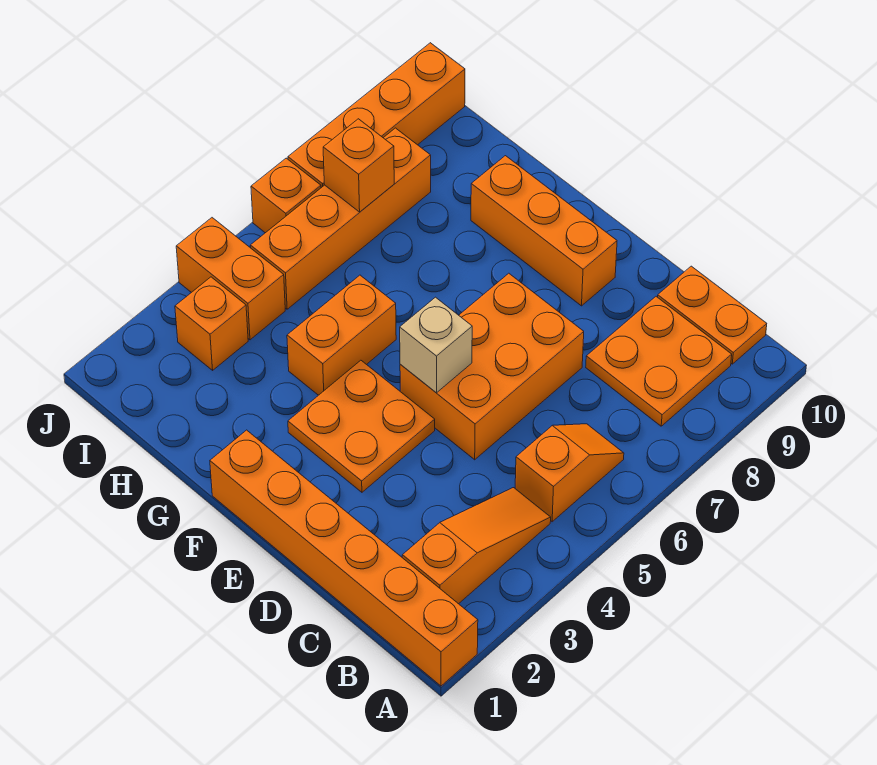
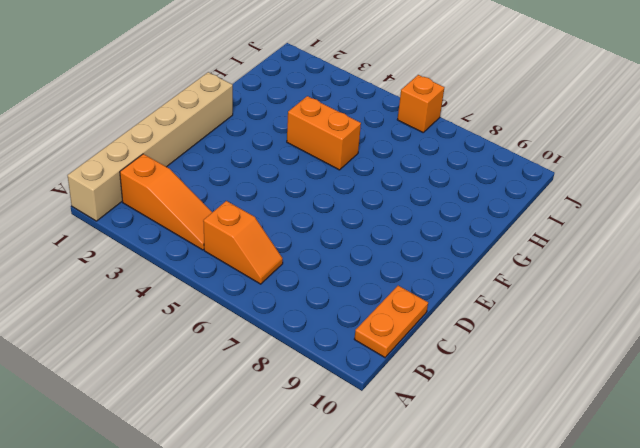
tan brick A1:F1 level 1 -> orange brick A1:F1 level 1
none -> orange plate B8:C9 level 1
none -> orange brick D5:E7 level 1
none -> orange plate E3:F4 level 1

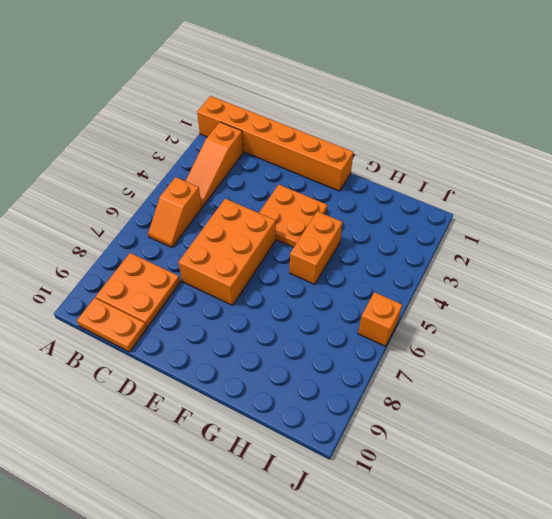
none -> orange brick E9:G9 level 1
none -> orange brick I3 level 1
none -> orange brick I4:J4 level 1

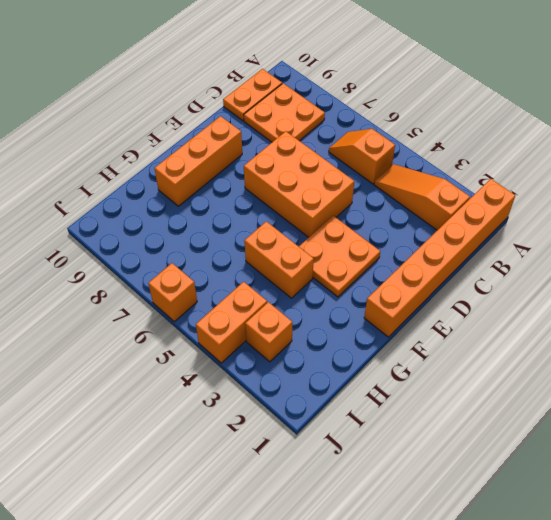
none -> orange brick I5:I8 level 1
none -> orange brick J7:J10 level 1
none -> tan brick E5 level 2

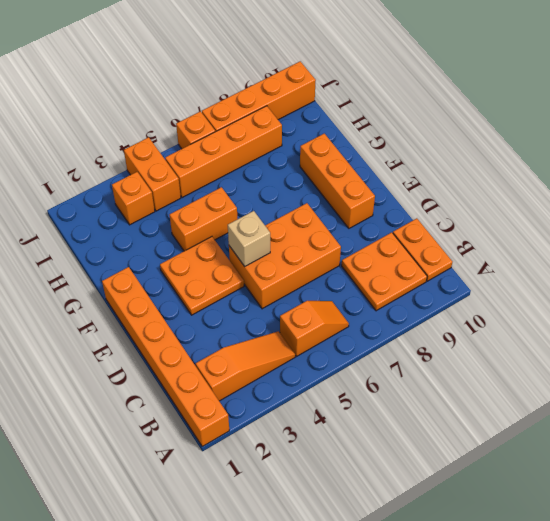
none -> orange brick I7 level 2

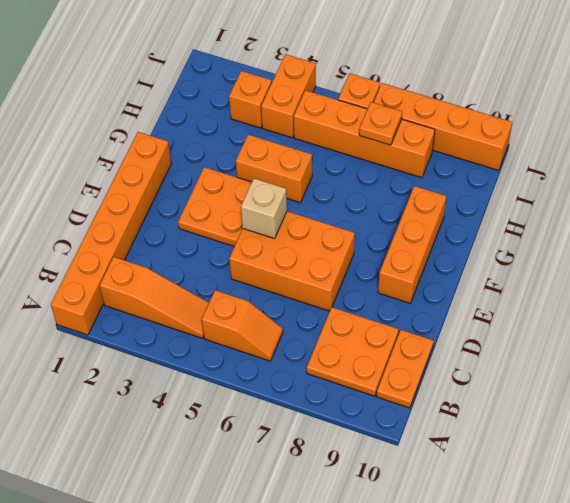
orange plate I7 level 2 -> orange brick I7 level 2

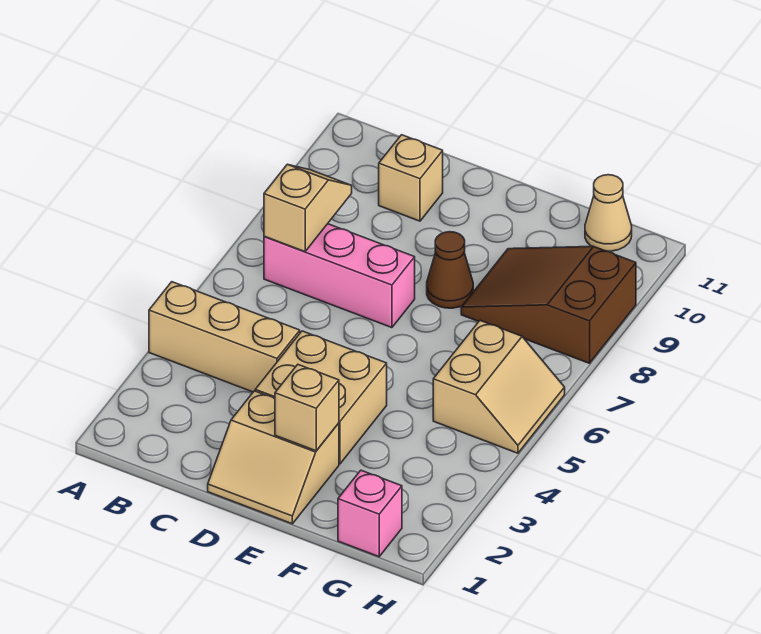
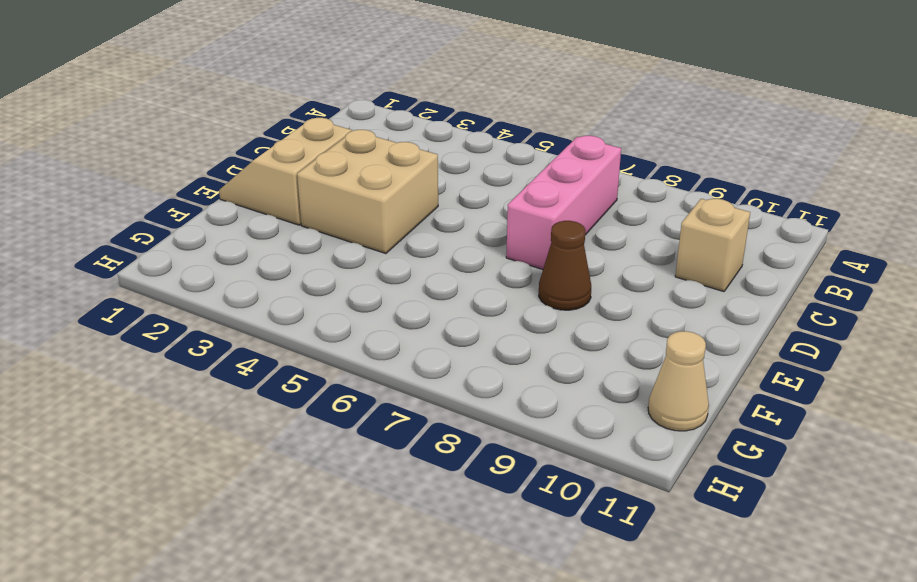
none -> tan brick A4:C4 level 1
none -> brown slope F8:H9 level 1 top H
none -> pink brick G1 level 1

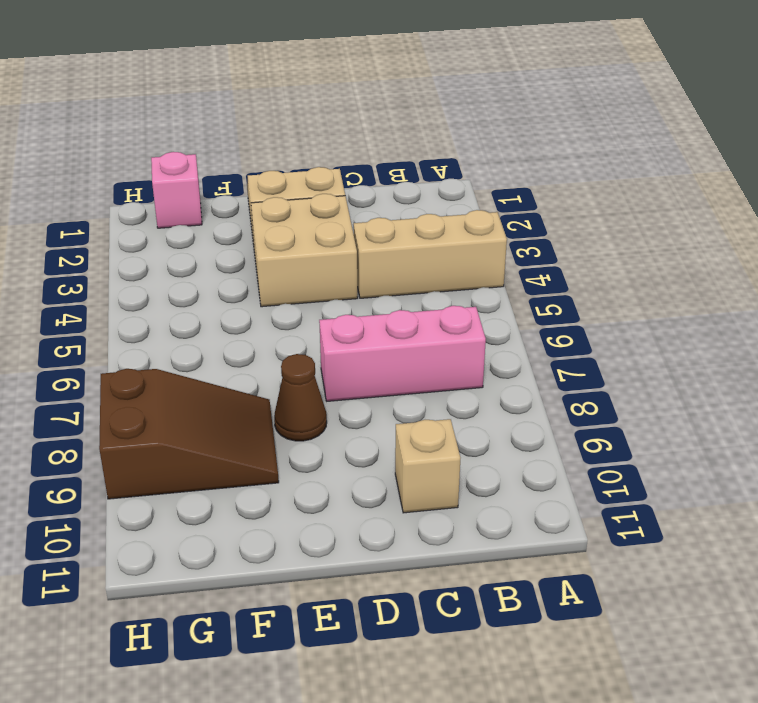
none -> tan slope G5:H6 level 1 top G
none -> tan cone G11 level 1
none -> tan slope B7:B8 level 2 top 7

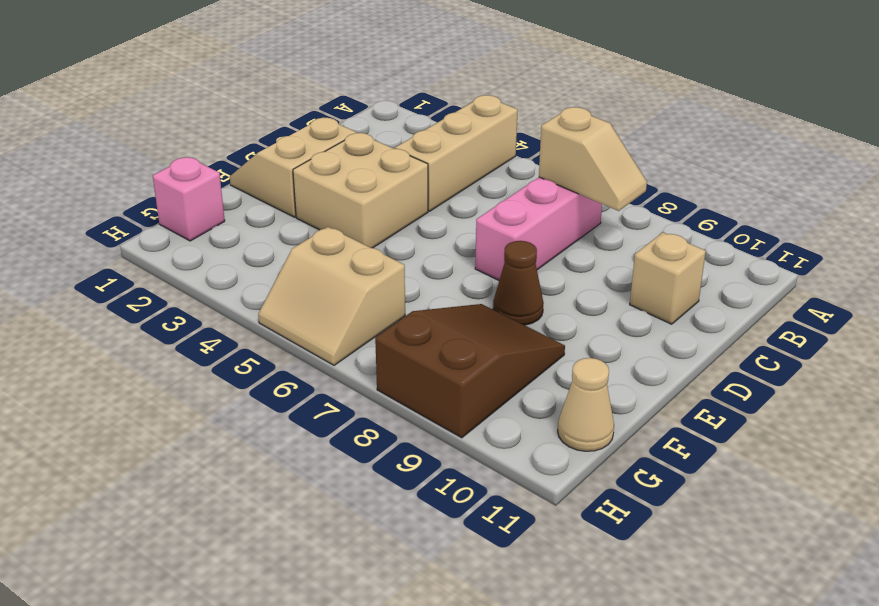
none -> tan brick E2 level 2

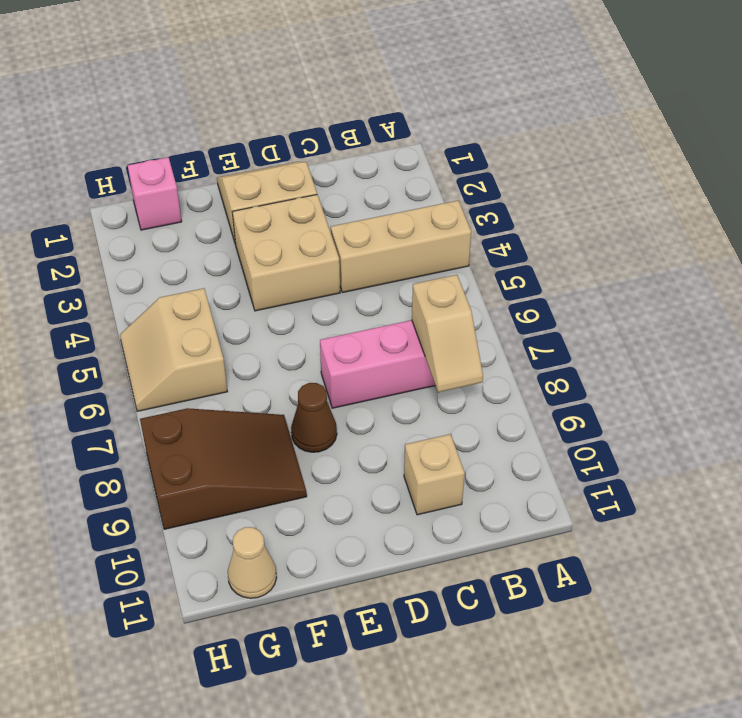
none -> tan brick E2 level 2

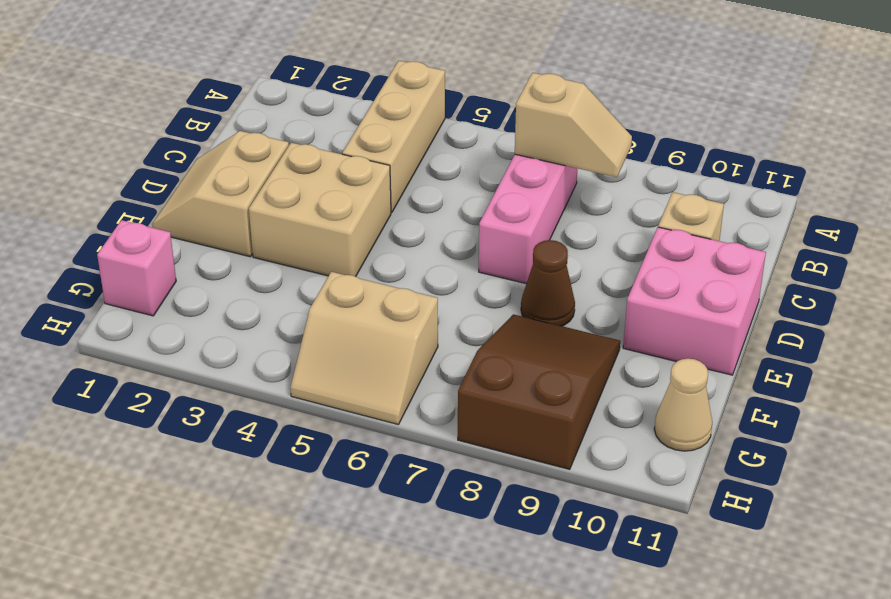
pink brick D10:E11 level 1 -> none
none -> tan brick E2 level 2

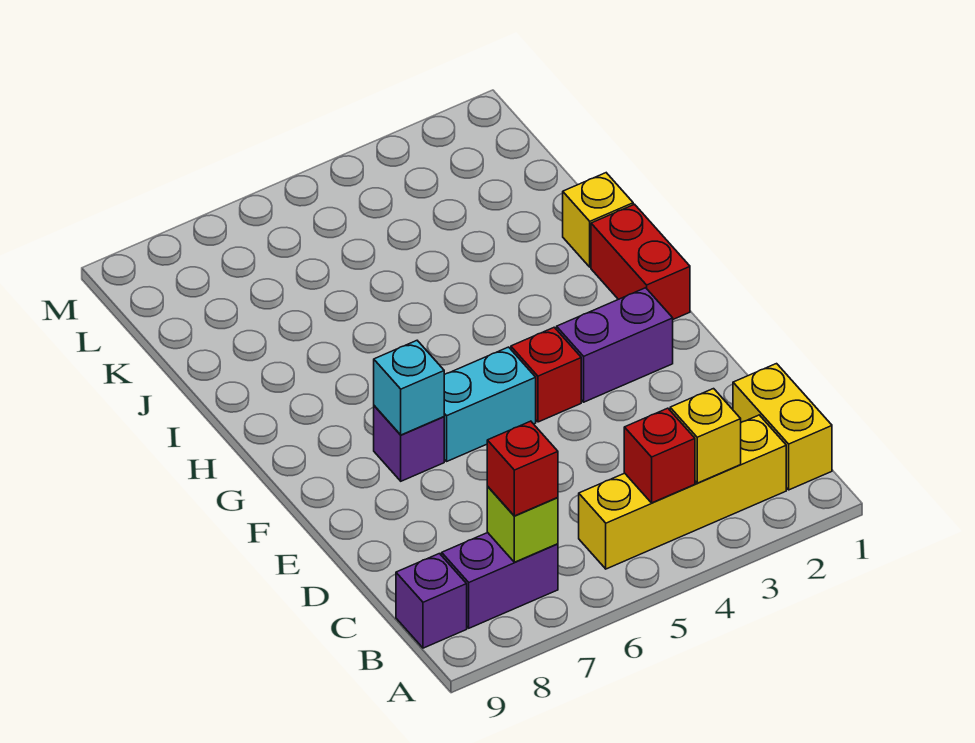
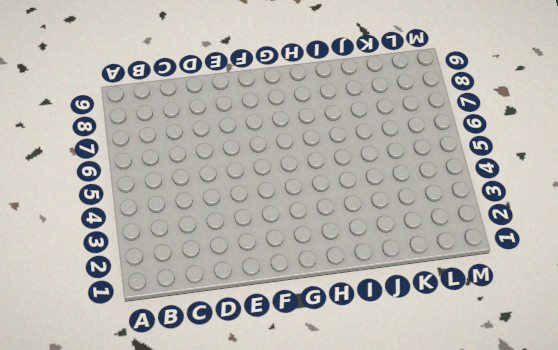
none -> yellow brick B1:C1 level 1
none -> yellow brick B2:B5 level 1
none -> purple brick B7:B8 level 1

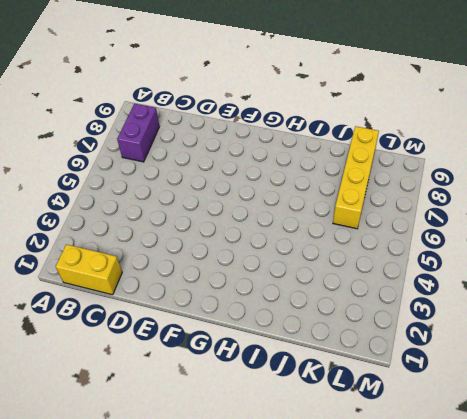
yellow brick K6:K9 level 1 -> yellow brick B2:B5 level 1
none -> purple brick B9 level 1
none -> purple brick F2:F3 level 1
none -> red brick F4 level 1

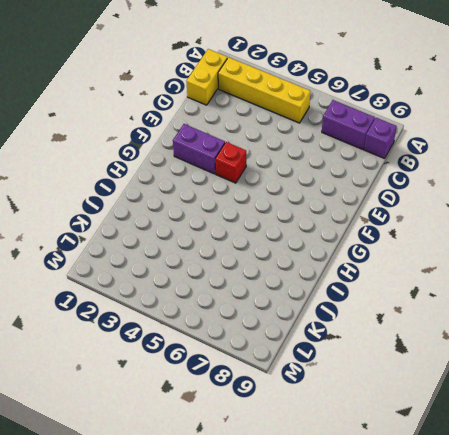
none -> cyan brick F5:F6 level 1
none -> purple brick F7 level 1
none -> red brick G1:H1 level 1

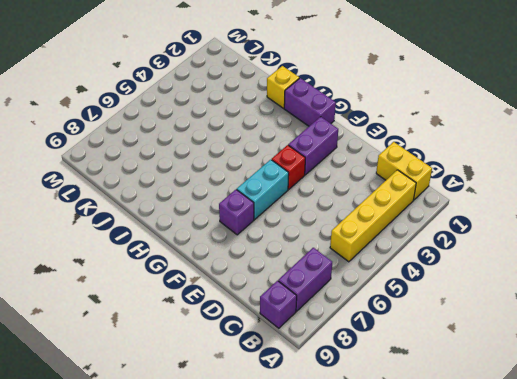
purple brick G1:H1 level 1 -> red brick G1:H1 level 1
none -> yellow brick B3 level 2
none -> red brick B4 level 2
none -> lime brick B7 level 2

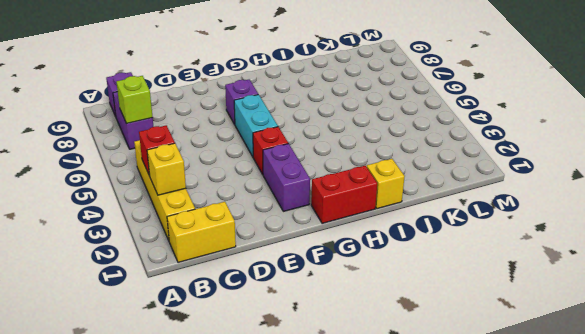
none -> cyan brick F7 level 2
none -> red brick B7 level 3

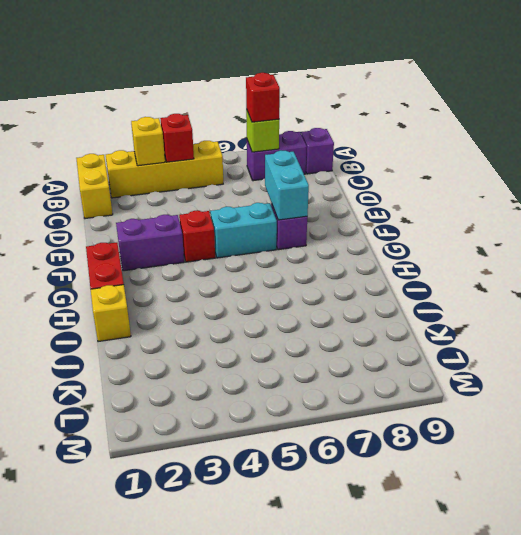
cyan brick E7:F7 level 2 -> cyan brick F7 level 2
━━━
What you should do:
Pictures stay out; print everything else in the data exactly.

Response to this exercise:
tan brick A1:F1 level 1 -> orange brick A1:F1 level 1
none -> orange plate B8:C9 level 1
none -> orange brick D5:E7 level 1
none -> orange plate E3:F4 level 1

none -> orange brick E9:G9 level 1
none -> orange brick I3 level 1
none -> orange brick I4:J4 level 1

none -> orange brick I5:I8 level 1
none -> orange brick J7:J10 level 1
none -> tan brick E5 level 2

none -> orange brick I7 level 2

orange plate I7 level 2 -> orange brick I7 level 2

none -> tan brick A4:C4 level 1
none -> brown slope F8:H9 level 1 top H
none -> pink brick G1 level 1

none -> tan slope G5:H6 level 1 top G
none -> tan cone G11 level 1
none -> tan slope B7:B8 level 2 top 7

none -> tan brick E2 level 2

none -> tan brick E2 level 2

pink brick D10:E11 level 1 -> none
none -> tan brick E2 level 2

none -> yellow brick B1:C1 level 1
none -> yellow brick B2:B5 level 1
none -> purple brick B7:B8 level 1

yellow brick K6:K9 level 1 -> yellow brick B2:B5 level 1
none -> purple brick B9 level 1
none -> purple brick F2:F3 level 1
none -> red brick F4 level 1

none -> cyan brick F5:F6 level 1
none -> purple brick F7 level 1
none -> red brick G1:H1 level 1

purple brick G1:H1 level 1 -> red brick G1:H1 level 1
none -> yellow brick B3 level 2
none -> red brick B4 level 2
none -> lime brick B7 level 2

none -> cyan brick F7 level 2
none -> red brick B7 level 3

cyan brick E7:F7 level 2 -> cyan brick F7 level 2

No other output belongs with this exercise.